-- SOURCE DATA follows --

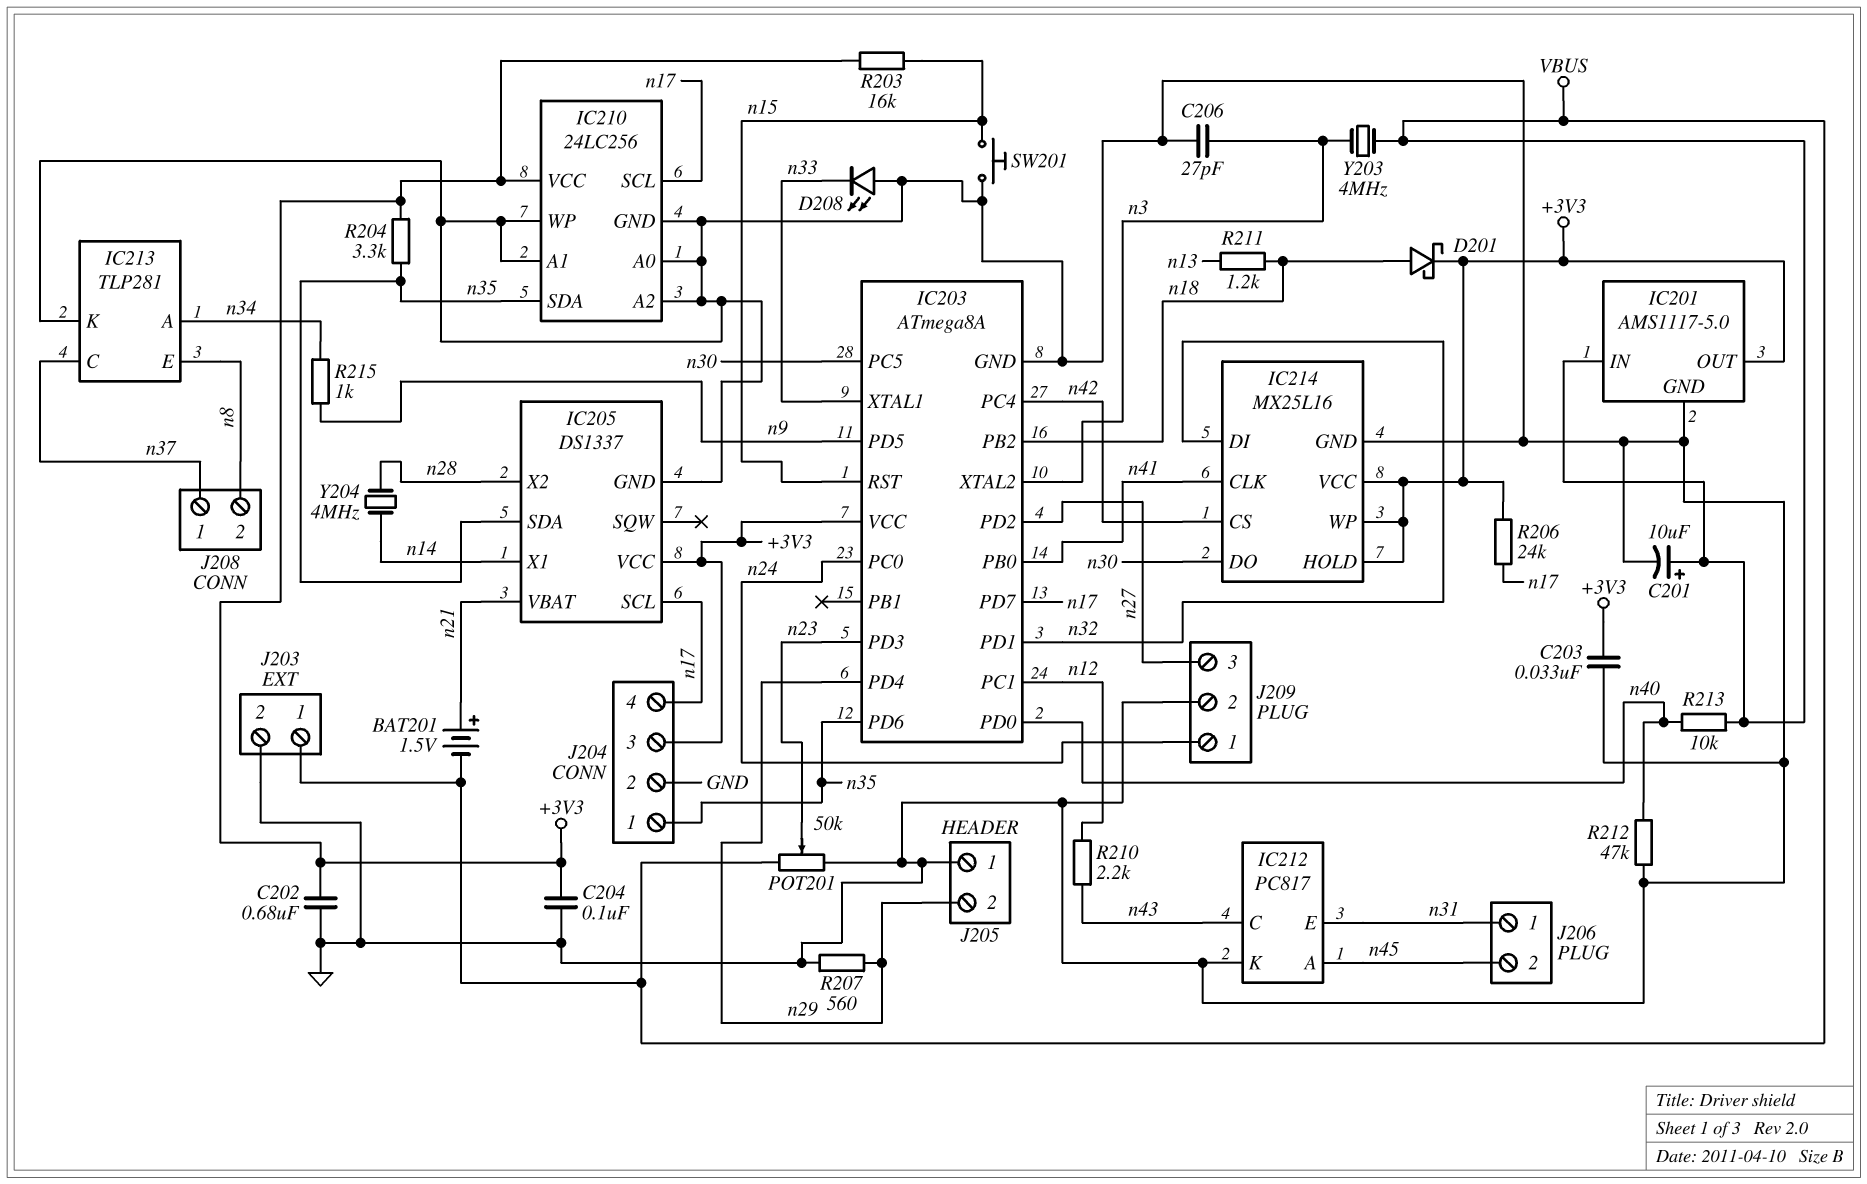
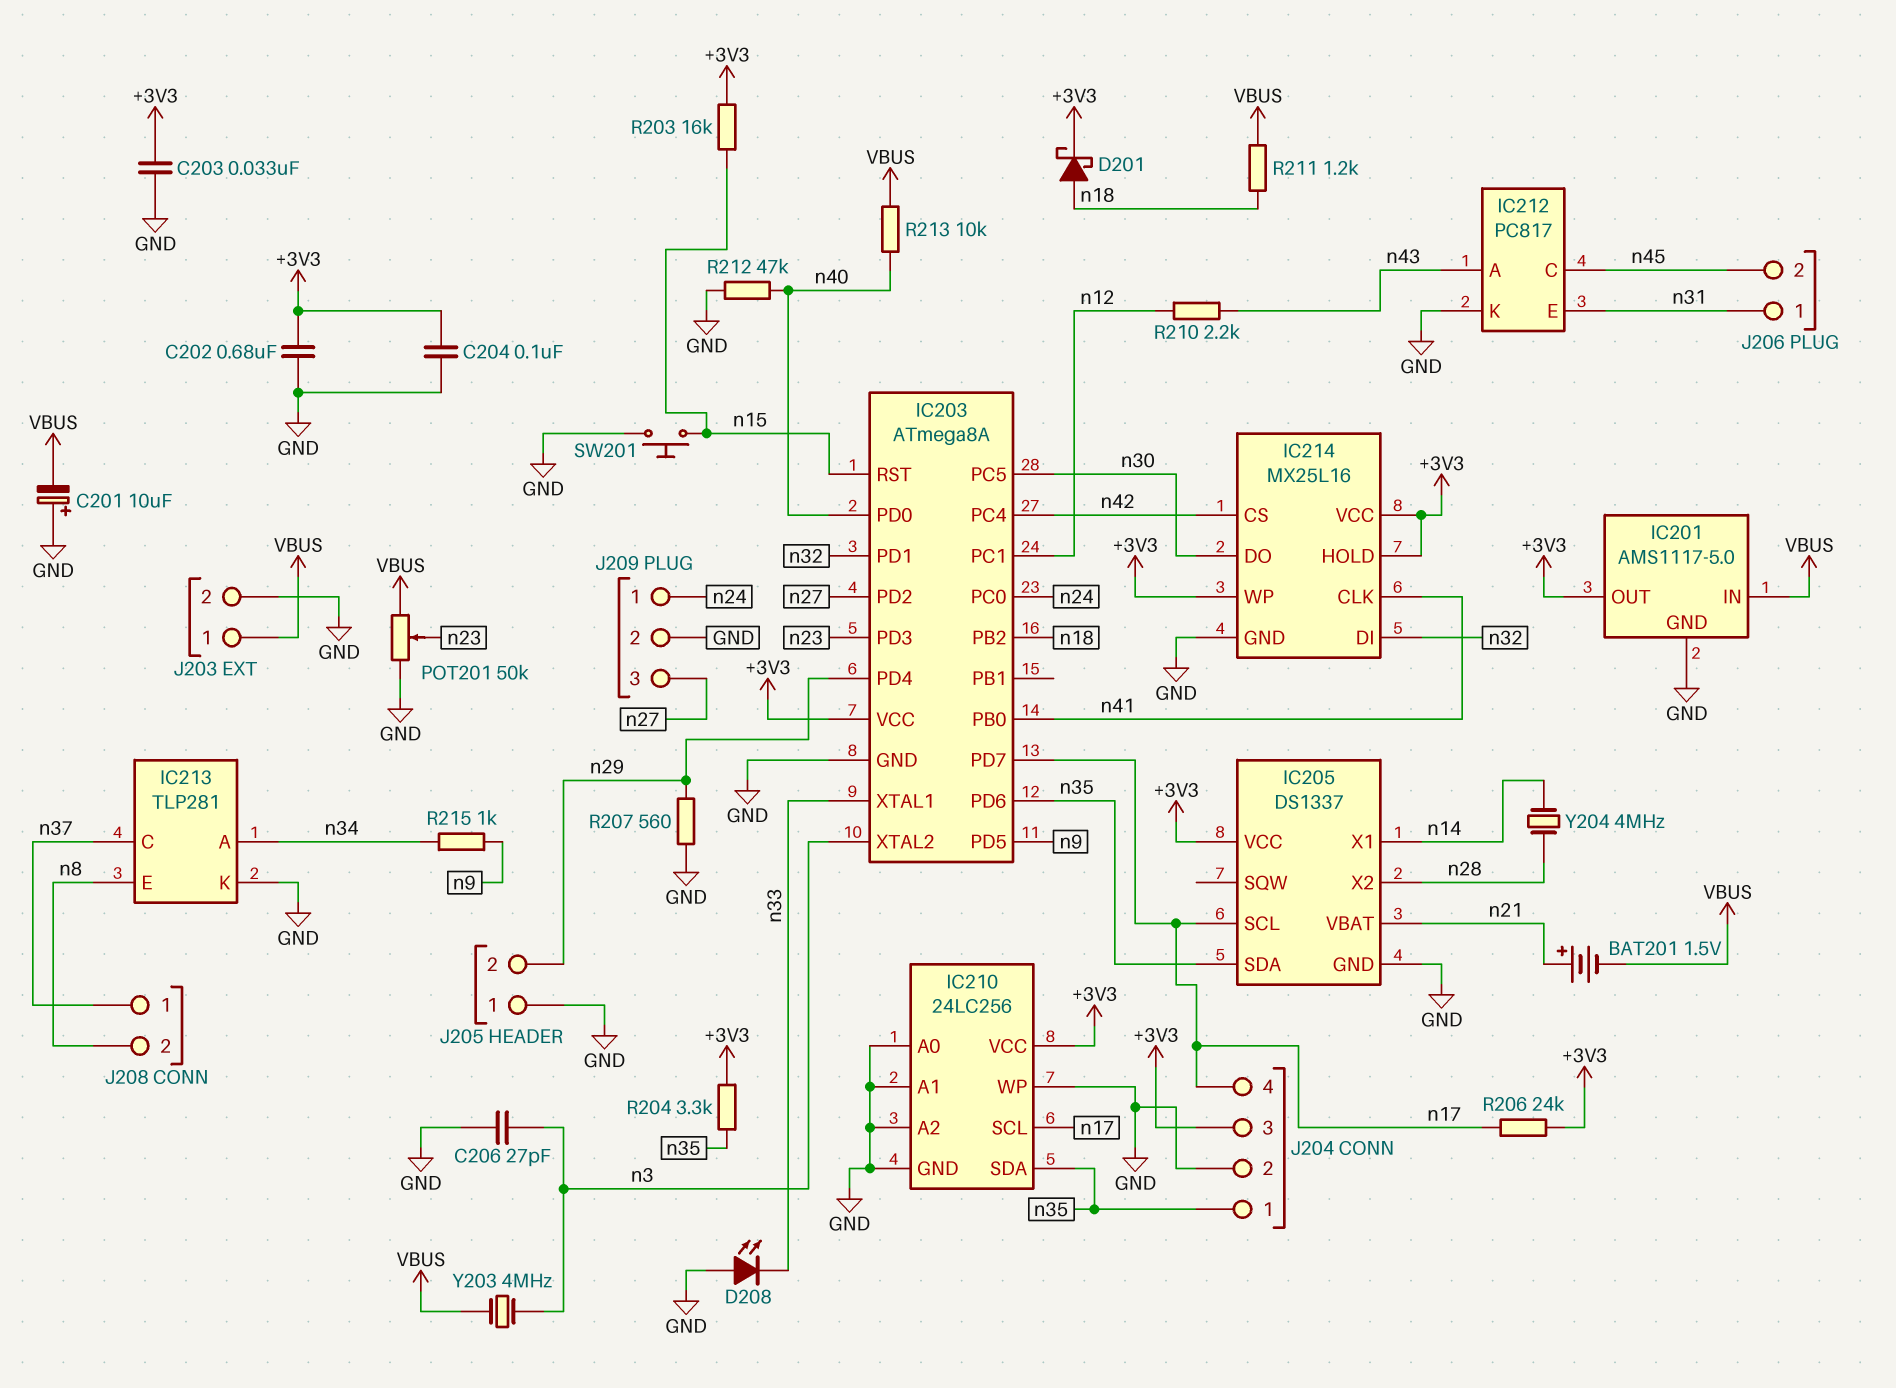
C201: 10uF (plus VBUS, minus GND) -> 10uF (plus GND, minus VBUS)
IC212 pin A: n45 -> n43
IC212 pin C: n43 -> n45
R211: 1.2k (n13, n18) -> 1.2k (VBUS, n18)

-- SOURCE DATA concluded --
-- SOURCE DATA follows --

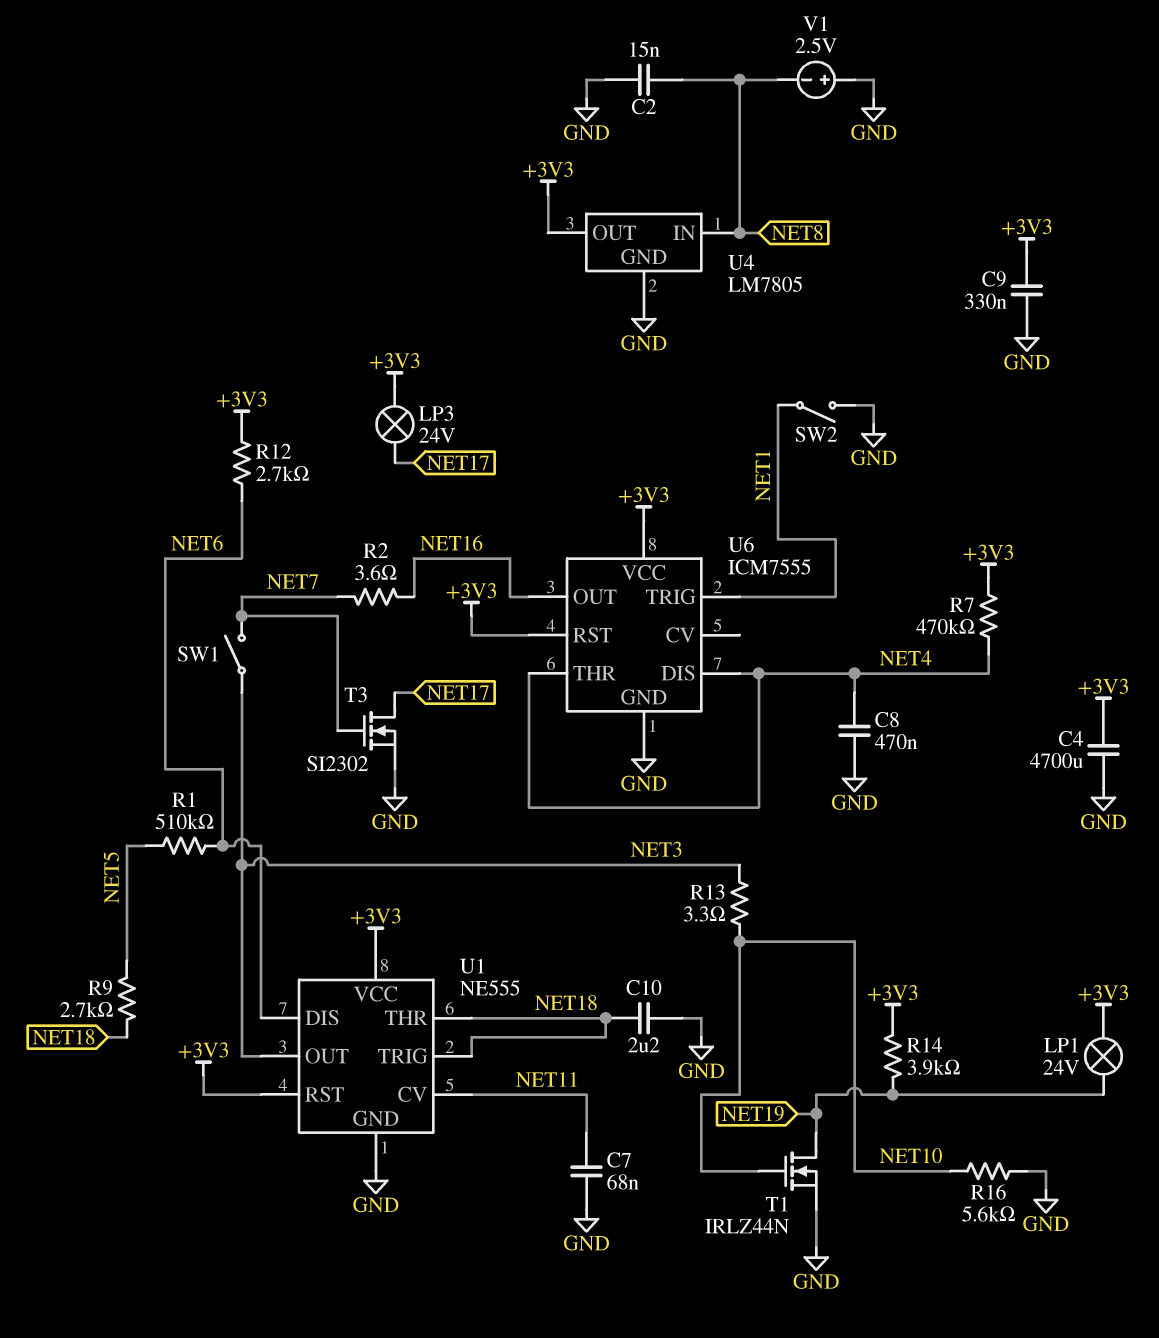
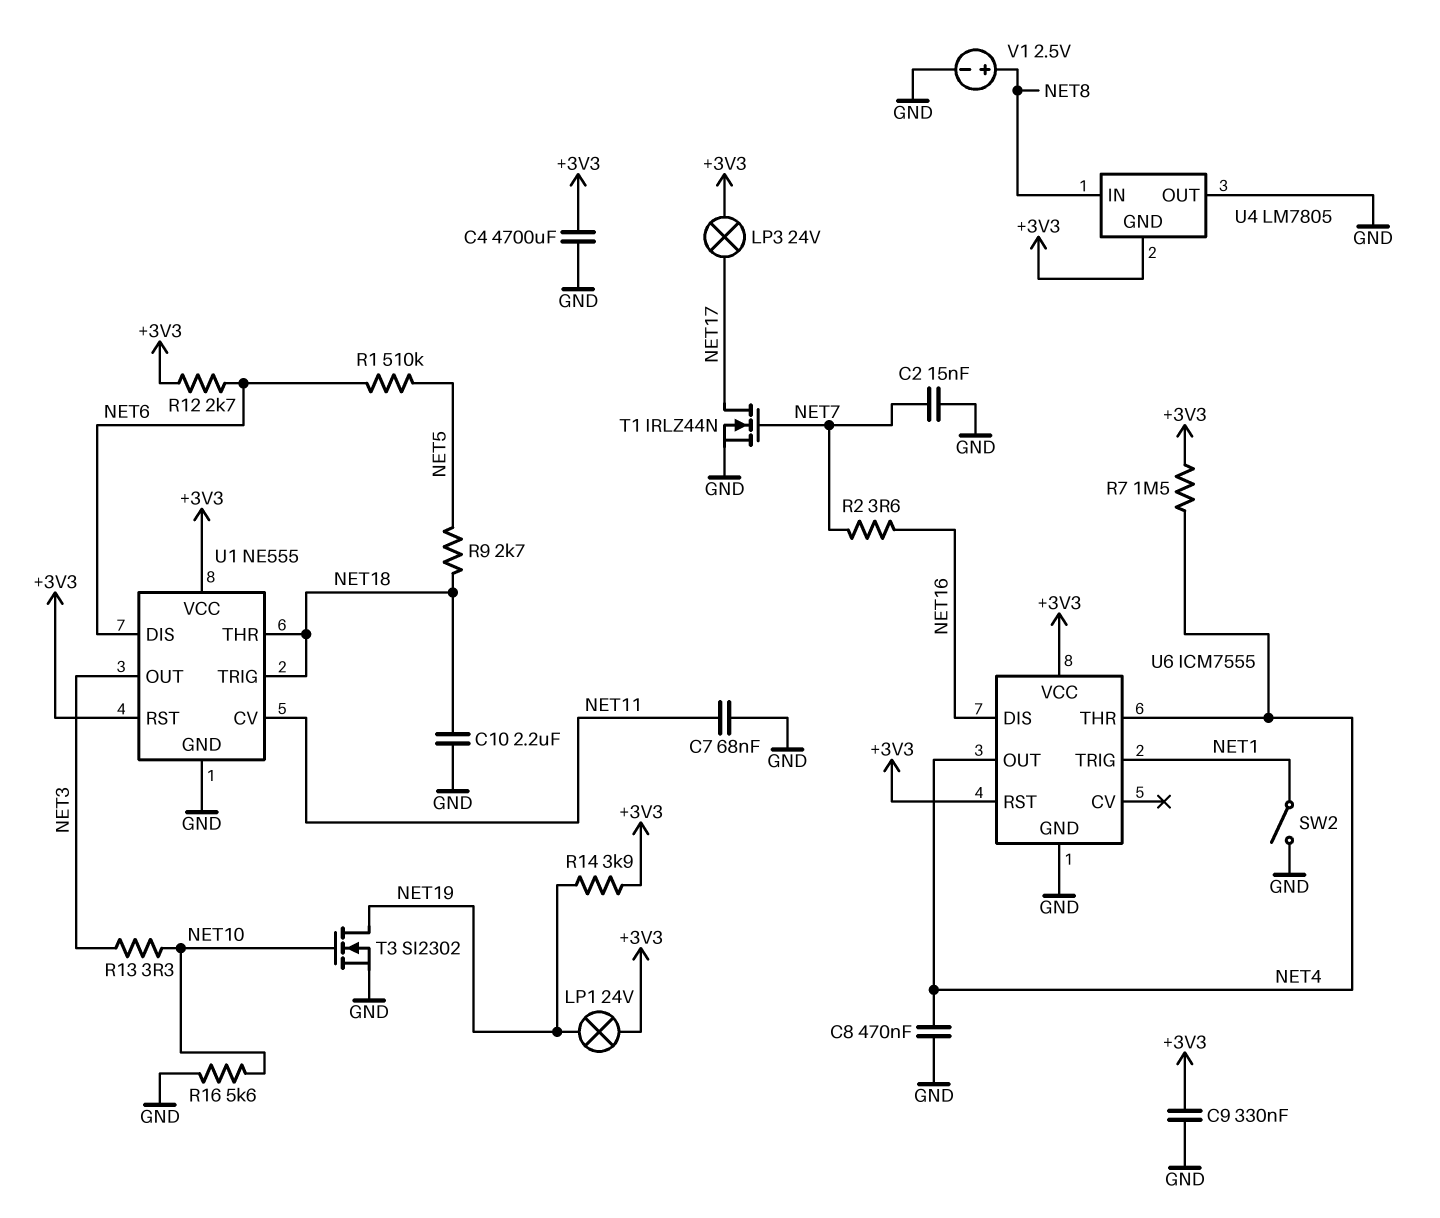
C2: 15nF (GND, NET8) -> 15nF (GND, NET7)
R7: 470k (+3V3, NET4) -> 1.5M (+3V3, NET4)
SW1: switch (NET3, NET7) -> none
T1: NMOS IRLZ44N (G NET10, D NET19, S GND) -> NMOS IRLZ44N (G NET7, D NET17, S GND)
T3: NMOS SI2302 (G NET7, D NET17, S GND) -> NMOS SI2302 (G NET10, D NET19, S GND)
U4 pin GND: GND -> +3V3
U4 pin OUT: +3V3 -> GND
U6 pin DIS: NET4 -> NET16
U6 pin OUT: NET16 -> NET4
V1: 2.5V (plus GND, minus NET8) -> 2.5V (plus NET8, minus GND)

-- SOURCE DATA concluded --

WORK INSTRUCTION — Everything above from the line with "U4 pin OUT: +3V3 -> GND" to the line with "V1: 2.5V (plus", both included, must be repeated exactly, and nothing outside that range.

SOLUTION FOR THIS EXERCISE —
U4 pin OUT: +3V3 -> GND
U6 pin DIS: NET4 -> NET16
U6 pin OUT: NET16 -> NET4
V1: 2.5V (plus GND, minus NET8) -> 2.5V (plus NET8, minus GND)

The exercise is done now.